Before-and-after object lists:
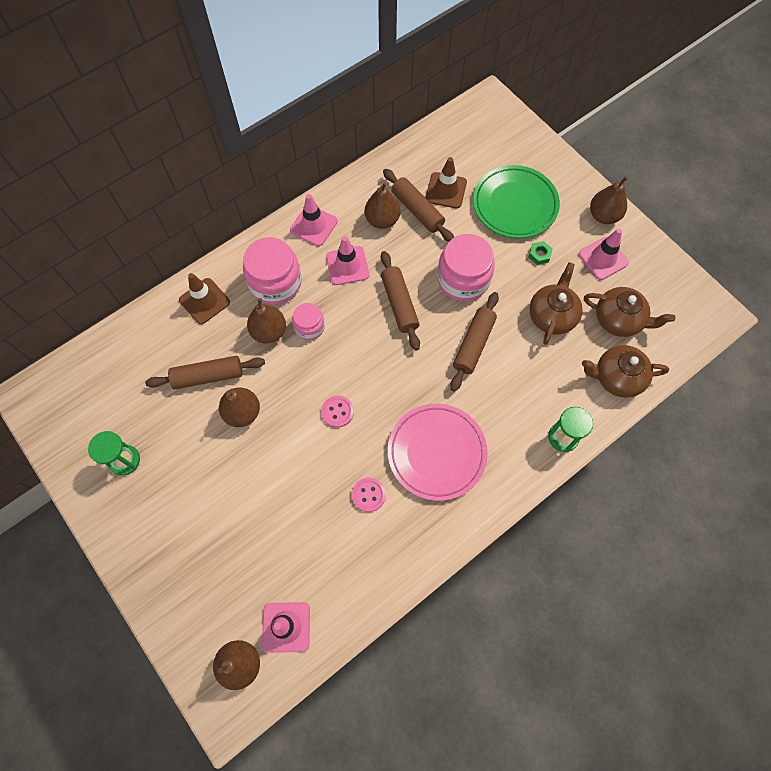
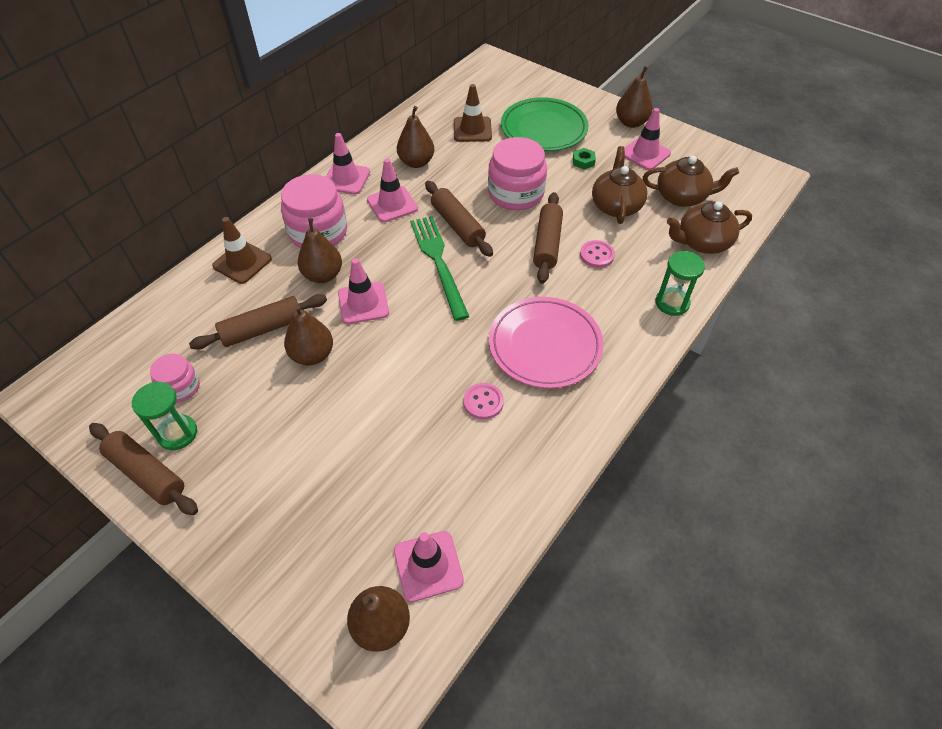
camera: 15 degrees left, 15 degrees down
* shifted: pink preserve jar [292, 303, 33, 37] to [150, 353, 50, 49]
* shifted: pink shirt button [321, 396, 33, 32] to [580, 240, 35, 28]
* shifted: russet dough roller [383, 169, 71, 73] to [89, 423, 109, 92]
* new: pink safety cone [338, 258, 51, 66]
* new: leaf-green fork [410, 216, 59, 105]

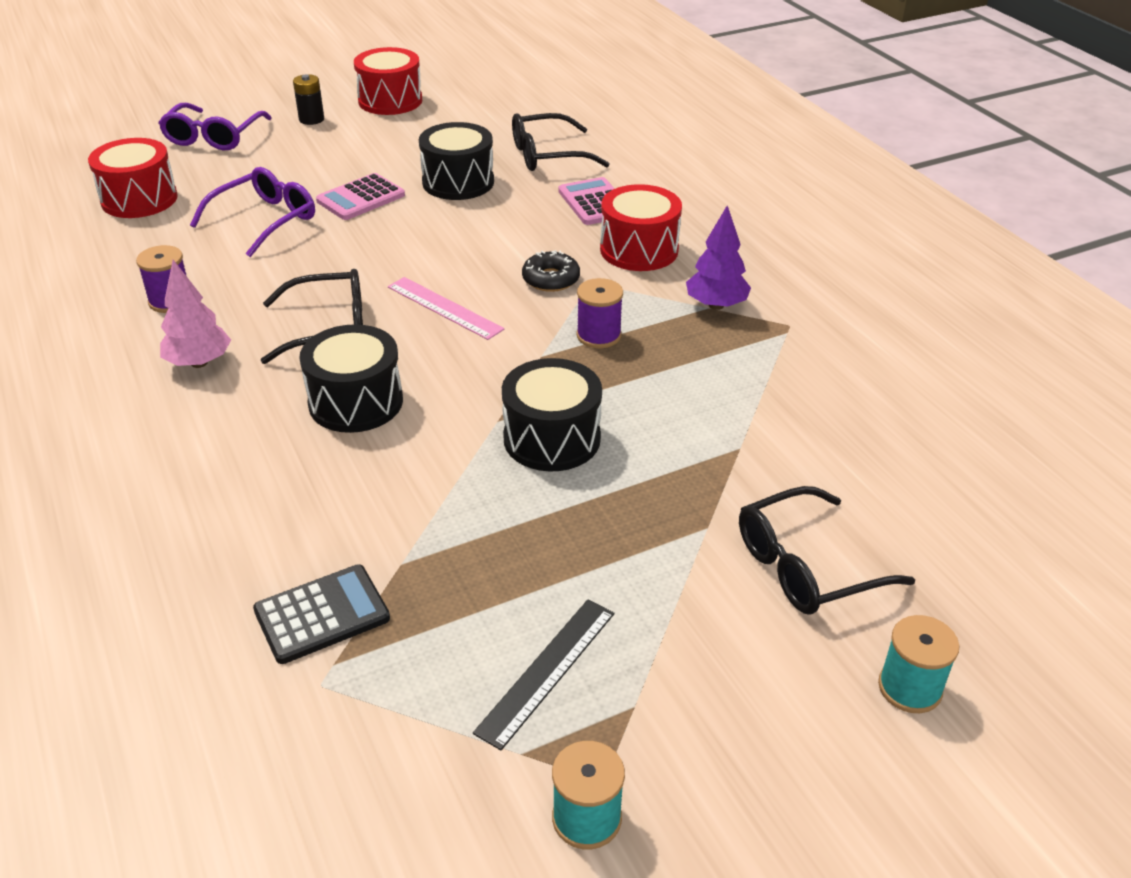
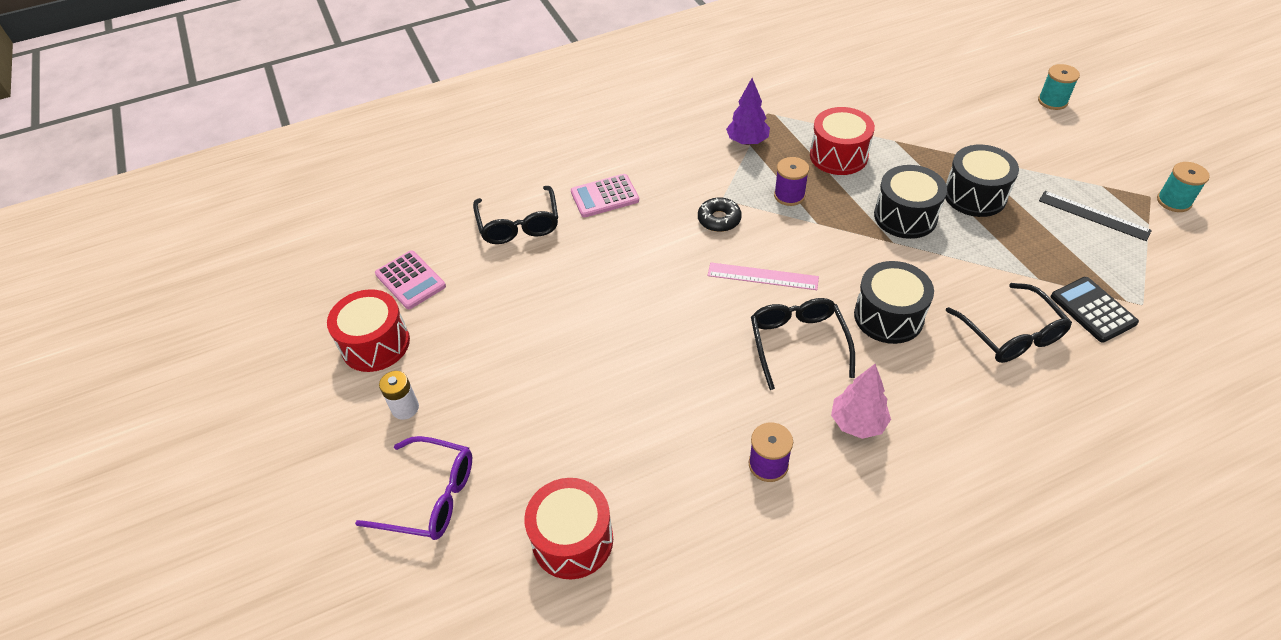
camera: 85 degrees left, 10 degrees up
* gone: royal purple spectacles [190, 167, 125, 90]
* repainted: jet-black battery [293, 74, 31, 51] to snow-white battery [379, 371, 40, 49]
* shifted: pink pocket calculator [316, 173, 89, 47] to [375, 250, 71, 59]
* rotated: pink ruler [388, 277, 116, 63] = [707, 262, 112, 28] 60 degrees clockwise
* shifted: jet-black toy drum [419, 122, 75, 78] to [945, 145, 74, 72]
* shifted: red toy drum [600, 184, 82, 87] to [810, 107, 65, 68]
* shifted: jet-black spectacles [739, 486, 176, 129] to [945, 283, 127, 80]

» **Required work**
Of all the entries above, retype exactly the lines from the line with "240, 35, 28]" to the line with "258, 51, 66]", both included, and no others.

» **Task result**
* shifted: pink shirt button [321, 396, 33, 32] to [580, 240, 35, 28]
* shifted: russet dough roller [383, 169, 71, 73] to [89, 423, 109, 92]
* new: pink safety cone [338, 258, 51, 66]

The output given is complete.